WHAT IS BEING ASKED: Report each line of the data below that contains the string "kern", copying every such line in full.

Dataset records
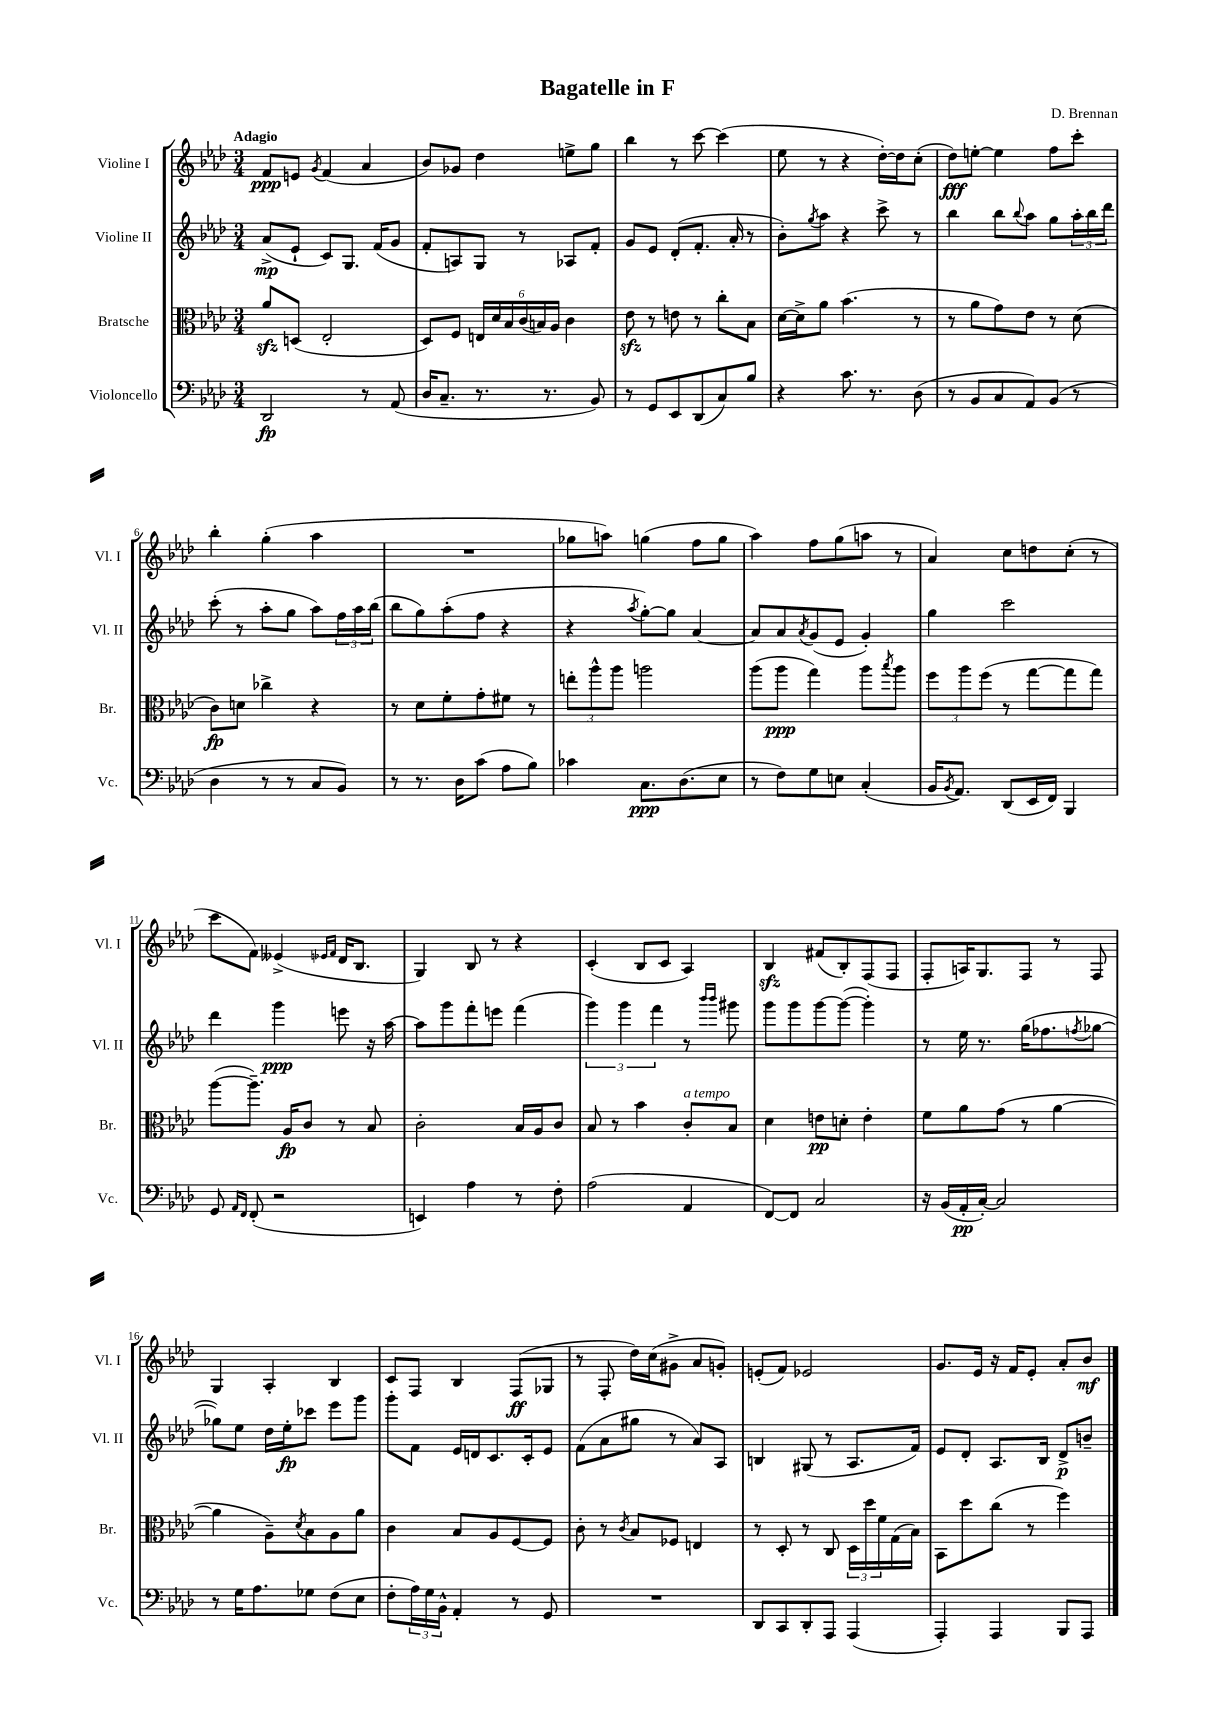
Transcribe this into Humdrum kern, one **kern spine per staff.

**kern	**kern	**kern	**kern
*staff4	*staff3	*staff2	*staff1
*clefF4	*clefC3	*clefG2	*clefG2
*k[b-e-a-d-]	*k[b-e-a-d-]	*k[b-e-a-d-]	*k[b-e-a-d-]
*M3/4	*M3/4	*M3/4	*M3/4
2DD-/	8a-/L	(8a-^/L	8f/L
.	(8D/J	8e-`/J	8e/J
.	.	.	8qg/
.	2E-'/	8c/L)	(4f/
.	.	8.G/J	.
8r	.	.	4a-/
.	.	(16f/LK	.
(8AA-/	.	8g/J	.
=	=	=	=
16D-/LK	8D-/L)	8f'/L	8b-/L)
8.C~/J	.	.	.
.	8F/J	8A/)	8g-/J
8.r	24E/LL	8G/J	4dd-\
.	24d-/	.	.
.	24B-/	.	.
.	(24c/	8r	.
.	24B/)	.	.
8.r	.	.	.
.	24A-/JJ	.	.
.	4c\	8A-/L	8ee^\L
8BB-/)	.	8f'/J	8gg\J
=	=	=	=
8r	8e-\	8g/L	4bb-\
8GG/L	8r	8e-/J	.
8EE-/	8e\	(8d-'/L	8r
(8DD-/	8r	8.f'/J	[8ccc\
8C/)	8cc'\L	.	(4ccc\]
.	.	16a-'/	.
8B-/J	8B-\J	8r	.
=	=	=	=
4r	[16d-\LL	8b-'\L)	8ee-\
.	16d-^\]J	.	.
.	.	8qgg/	.
.	8a-\J	8aa-\J	8r
8.c\	(4.b-\	4r	4r
8.r	.	.	.
.	.	8ccc^\	[16dd-'\LL)
.	.	.	16dd-\]J
(8D-\	8r	8r	(8cc'\J
=	=	=	=
8r	8r	4bb-\	8dd-\L)
8BB-/L	8a-\L	.	[8ee'\J
8C/	8g\)	8bb-\L	4ee\]
.	.	8qqbb-/	.
8AA-/)	8e-\J	8aa-\J	.
(8BB-/J	8r	8gg\L	8ff\L
8r	(8d-\	24aa-'\L	8ccc'\J
.	.	24bb-\	.
.	.	24ddd-\JJ	.
=	=	=	=
4D-\	8c\L)	(8ccc'\	4bb-'\
.	8d\J	8r	.
8r	4cc-^\	8aa-'\L	(4gg'\
8r	.	8gg\J	.
8C/L	4r	8aa-\L)	4aa-\
8BB-/J)	.	24ff\L	.
.	.	24aa-\	.
.	.	(24bb-\JJ	.
=	=	=	=
8r	8r	8bb-\L	2.r
8.r	8d-\L	8gg\)	.
.	8f'\	(8aa-'\	.
16D-\LK	.	.	.
(8c\J	8g'\	8ff\J	.
8A-\L	8f#\J	4r	.
8B-\J)	8r	.	.
=	=	=	=
4c-\	12ee'\L	4r	8gg-\L
.	12aa-^^\	.	.
.	.	.	8aa\J)
.	12aa-\J	.	.
.	.	8qaa-/	.
8.C\L	2aa\	[8gg'\L)	(4gg\
.	.	8gg\]J	.
(8.D-\	.	.	.
.	.	[4a-/	8ff\L
8E-\J	.	.	8gg\J
=	=	=	=
8r	(8aa-\L	8a-/]L	4aa-\)
8F\L)	8aa-\J	8a-/	.
.	.	8qa-/	.
8G\	4gg\)	(8g/	8ff\L
8E\J	.	8e-/J	(8gg\
(4C'/	8aa-\L	4g'/)	8aa\J
.	8qbb-/	.	.
.	8aa-\J	.	8r
=	=	=	=
16BB-/LK	12ff\L	4gg\	4a-/)
8qBB-/	.	.	.
8.AA-/J)	.	.	.
.	12aa-\	.	.
.	(12ff\J	.	.
(8DD-/L	8r	2ccc\	8cc\L
16EE-/L	[8gg\L	.	8dd\
16FF/JJ)	.	.	.
4BBB-/	8gg\]	.	(8cc'\J
.	8gg\J)	.	8r
=	=	=	=
8GG/	([8aa-\L	4ddd-\	8ccc\L
16qqAA-/LL	.	.	.
16qqFF/JJ	.	.	.
(8FF'/	8.aa-~\]J)	.	8f\J)
2r	.	4ggg\	(4e--^/
.	16A-/LK	.	.
.	8c/J	.	.
.	.	.	16qqe-/LL
.	.	.	16qqf/JJ
.	8r	8eee\	16d-/LK
.	.	.	8.B-/J
.	8B-/	16r	.
.	.	[16aa-\	.
=	=	=	=
4EE/)	2c'\	8aa-\]L	4G/)
.	.	8ggg\	.
4A-\	.	8fff'\	8B-/
.	.	8eee\J	8r
8r	16B-/LL	(4fff\	4r
.	16A-/J	.	.
8F'\	8c/J	.	.
=	=	=	=
(2A-\	8B-/	6ggg\)	(4c'/
.	8r	.	.
.	.	6ggg\	.
.	4b-\	.	8B-/L
.	.	6fff\	.
.	.	.	8c/J
4AA-/	8c'/L	8r	4A-/)
.	.	16qqbbb-/LL	.
.	.	16qqbbb-/JJ	.
.	8B-/J	8ggg#\	.
=	=	=	=
[8FF/L)	4d-\	8ggg\L	4B-/
8FF/]J	.	8ggg\	.
2C/	8e\L	[8ggg\	(8f#/L
.	8d'\J	(8ggg\_J	8B-'/)
.	4e'\	4ggg'\])	(8F/
.	.	.	8F/J
=	=	=	=
16r	8f\L	8r	8F'/L
(16BB-/LL	.	.	.
16AA-'/	8a-\	16ee-\	16A/K)
[16C'/JJ)	.	8.r	8.G/
2C/]	(8g\J	.	.
.	8r	(16gg\LK	8F/J
.	.	8.ff-\	.
.	[4a-\	.	8r
.	.	8qff/	.
.	.	[8gg-\J	8F/
=	=	=	=
8r	4a-\]	8gg-\]L)	4G/
16G\LK	.	8ee-\J	.
8.A-\	.	.	.
.	8A-~\L)	16dd-\LL	4A-'/
.	.	16ee-'\J	.
.	8qd-/	.	.
8G-\J	8B-\	8ccc-\J	.
(8F\L	8A-\	8eee-\L	4B-/
8E-\J	8a-\J	8ggg\J	.
=	=	=	=
8F'\L	4c\	8ggg'\L	8c/L
24A-\L)	.	8f\J	8F/J
24G\	.	.	.
24BB-^^\JJ	.	.	.
4AA-'/	8B-/L	16e-/LL	4B-/
.	.	16d/J	.
.	8A-/	8.c/	.
8r	[8F/	.	(8F/L
.	.	16c'/k	.
8GG/	8F/]J	8e-/J	8G-/J
=	=	=	=
2.r	8c'\	(8f\L	8r
.	8r	8a-\	8F'/
.	8qc/	.	.
.	8B-/L	8gg#\J	16dd-\LL)
.	.	.	(16cc\J
.	8F-/J	8r	8g#^\J
.	4E/	8a-/L)	8a-/L
.	.	8A-/J	8g'/J)
=	=	=	=
8DD-/L	8r	4B/	(8e'/L
8CC/	8D-'/	.	8f/J)
8DD-'/	8r	(8G#/	2e-/
8AAA-/J	8C/	8r	.
(4AAA-/	24D-\LL	8.A-/L	.
.	24dd-\	.	.
.	24f\	.	.
.	(16G\	.	.
.	16B-\JJ)	16f/Jk)	.
=	=	=	=
4AAA-'/)	8BB-\L	8e-/L	8.g/L
.	8dd-\	8d-'/J	.
.	.	.	16e-/Jk
4AAA-/	(8cc\J	8.A-/L	16r
.	.	.	16f/LK
.	8r	.	8e-'/J
.	.	16B-/Jk	.
8BBB-/L	4ff\)	8d-^/L	8a-'/L
8AAA-/J	.	8b~/J	8b-/J
==	==	==	==
*-	*-	*-	*-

OUTPUT OF THE EXERCISE:
Transcribe this into Humdrum kern, one **kern spine per staff.
**kern	**kern	**kern	**kern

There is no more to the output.